Reproduce the lines below exactly, from the one containing "IC3: none ->" through the one containing "D1: zener 9.1V (A GND, K N6) -> none", both included. Leave out any pictures.

Before-and-after change data
+++

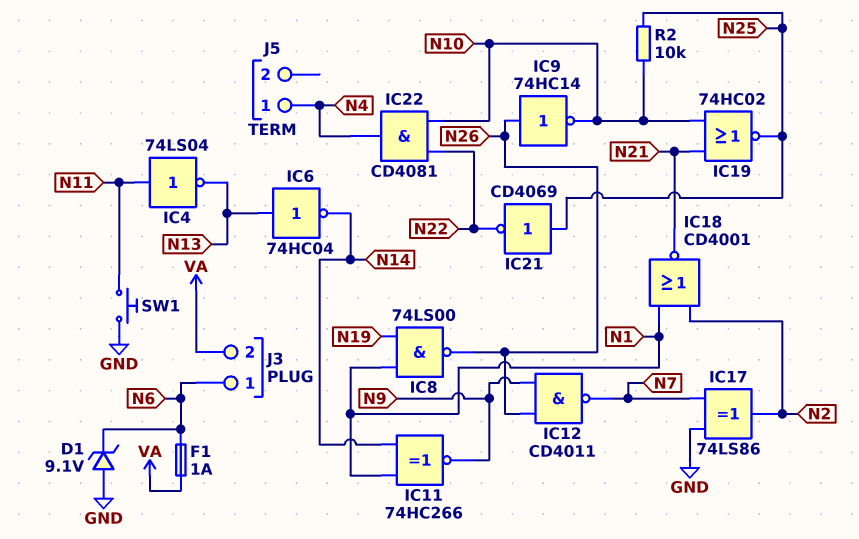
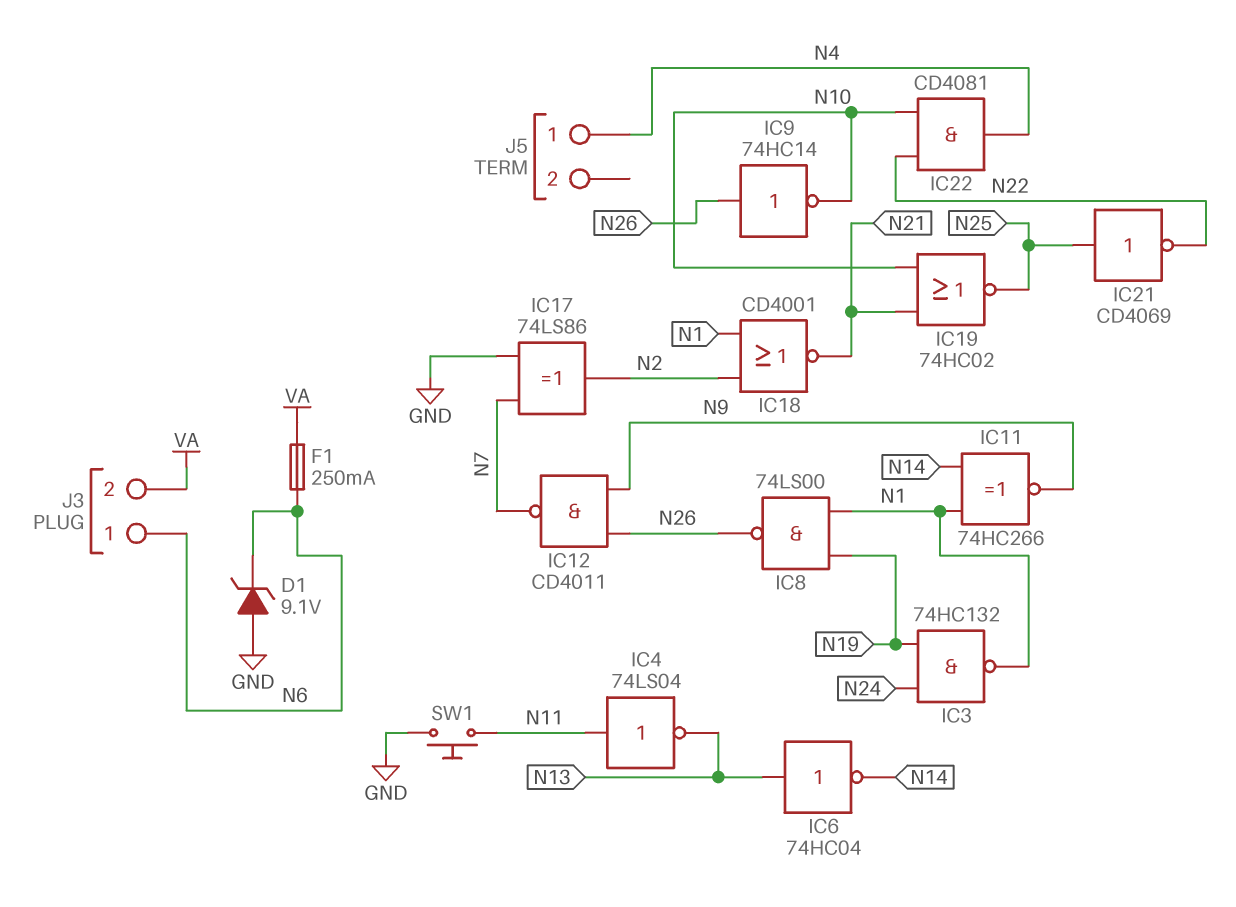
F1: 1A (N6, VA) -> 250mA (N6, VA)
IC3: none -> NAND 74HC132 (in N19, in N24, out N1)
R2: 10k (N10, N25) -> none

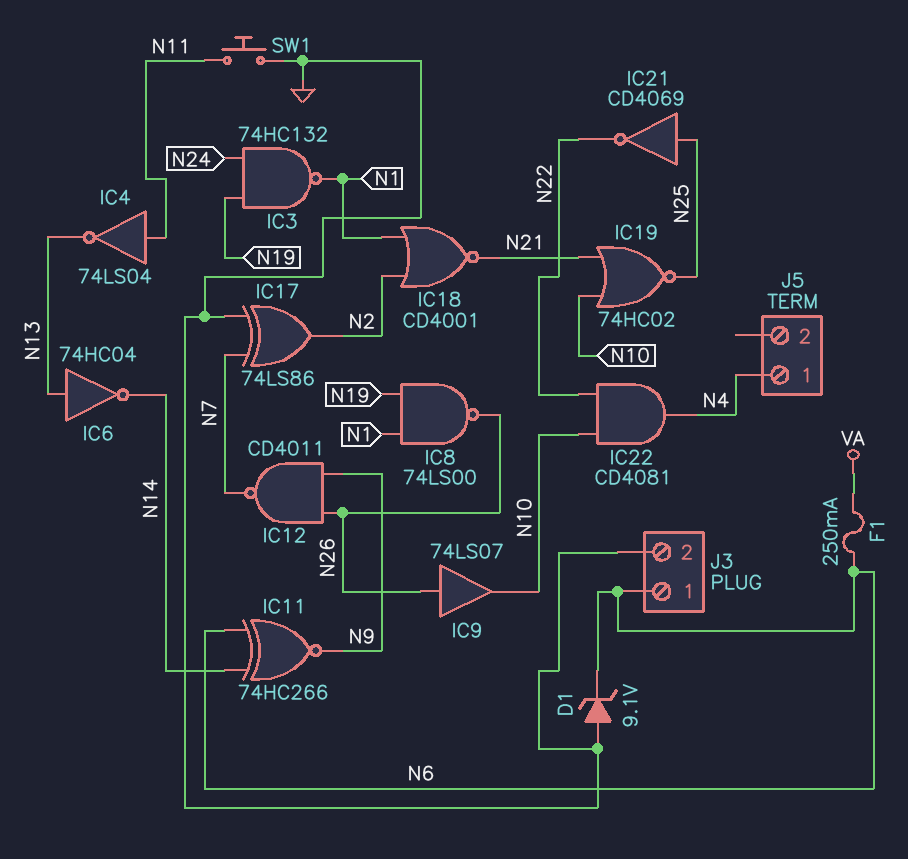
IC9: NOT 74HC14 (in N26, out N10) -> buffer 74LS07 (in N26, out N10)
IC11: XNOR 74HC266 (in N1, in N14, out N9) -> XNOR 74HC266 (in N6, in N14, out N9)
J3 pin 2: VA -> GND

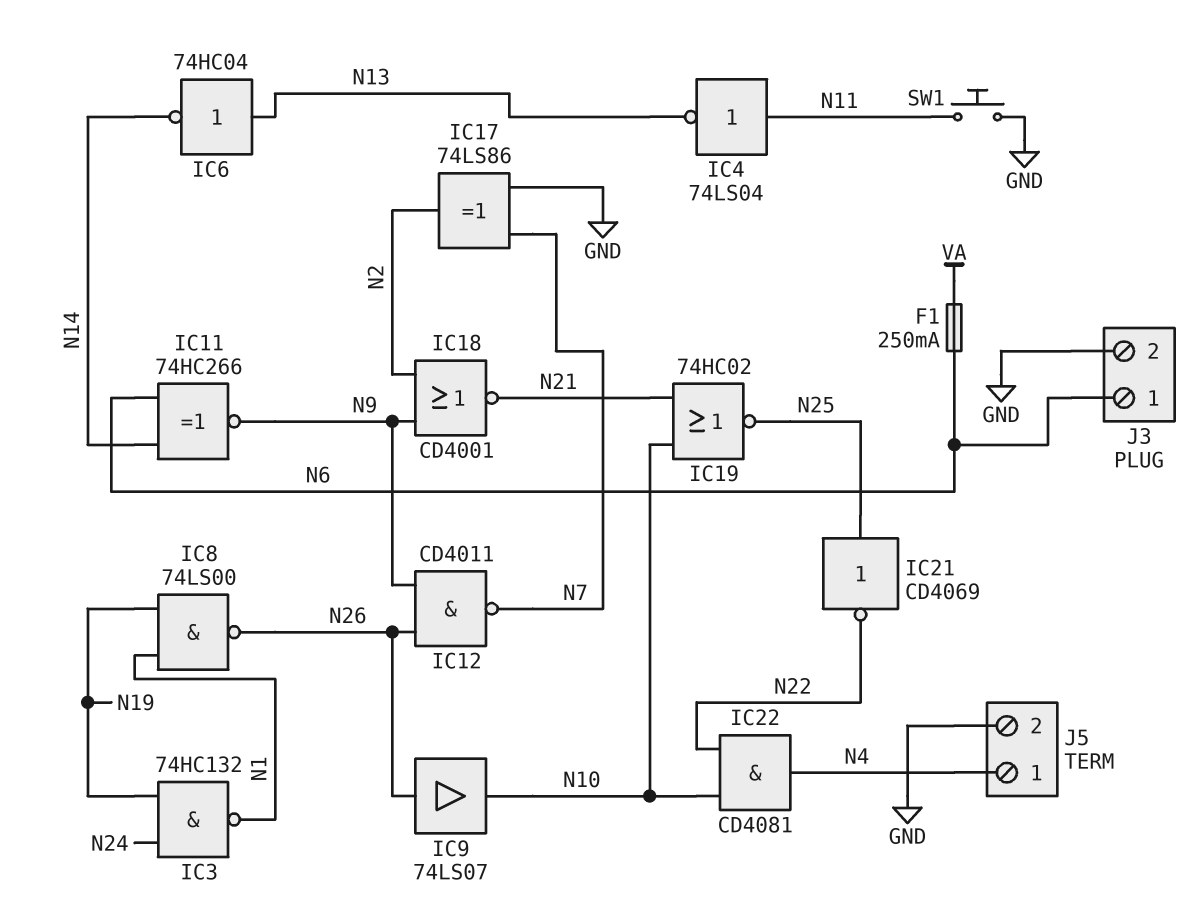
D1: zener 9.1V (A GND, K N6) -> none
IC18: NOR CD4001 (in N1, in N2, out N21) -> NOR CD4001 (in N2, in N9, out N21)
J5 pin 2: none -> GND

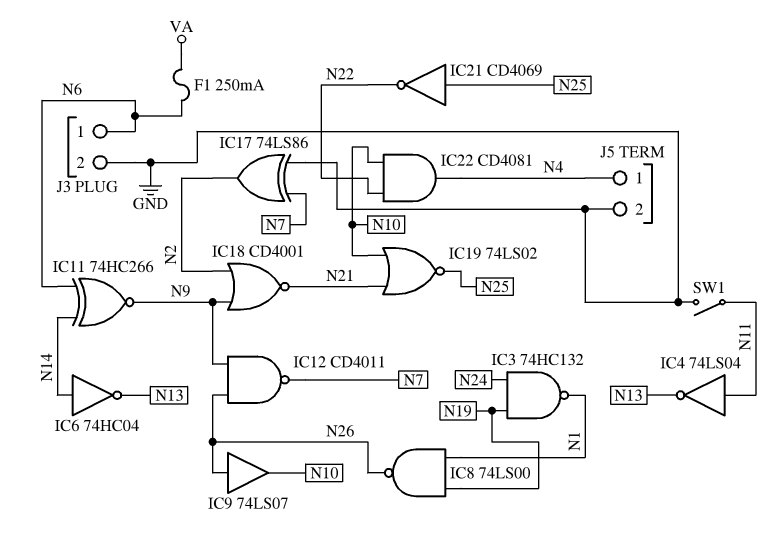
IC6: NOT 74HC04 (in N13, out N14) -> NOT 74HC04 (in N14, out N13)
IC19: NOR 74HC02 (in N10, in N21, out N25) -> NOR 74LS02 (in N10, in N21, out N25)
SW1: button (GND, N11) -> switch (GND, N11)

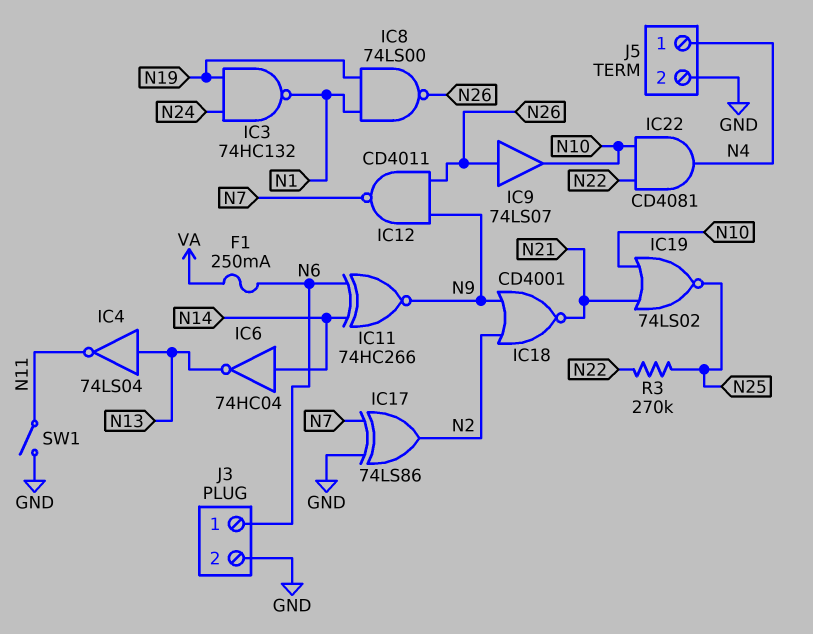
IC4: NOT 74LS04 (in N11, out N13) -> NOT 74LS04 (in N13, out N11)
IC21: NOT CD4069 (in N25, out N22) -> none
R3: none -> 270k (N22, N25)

+++

EXERCISE ANSWER:
IC3: none -> NAND 74HC132 (in N19, in N24, out N1)
R2: 10k (N10, N25) -> none

IC9: NOT 74HC14 (in N26, out N10) -> buffer 74LS07 (in N26, out N10)
IC11: XNOR 74HC266 (in N1, in N14, out N9) -> XNOR 74HC266 (in N6, in N14, out N9)
J3 pin 2: VA -> GND

D1: zener 9.1V (A GND, K N6) -> none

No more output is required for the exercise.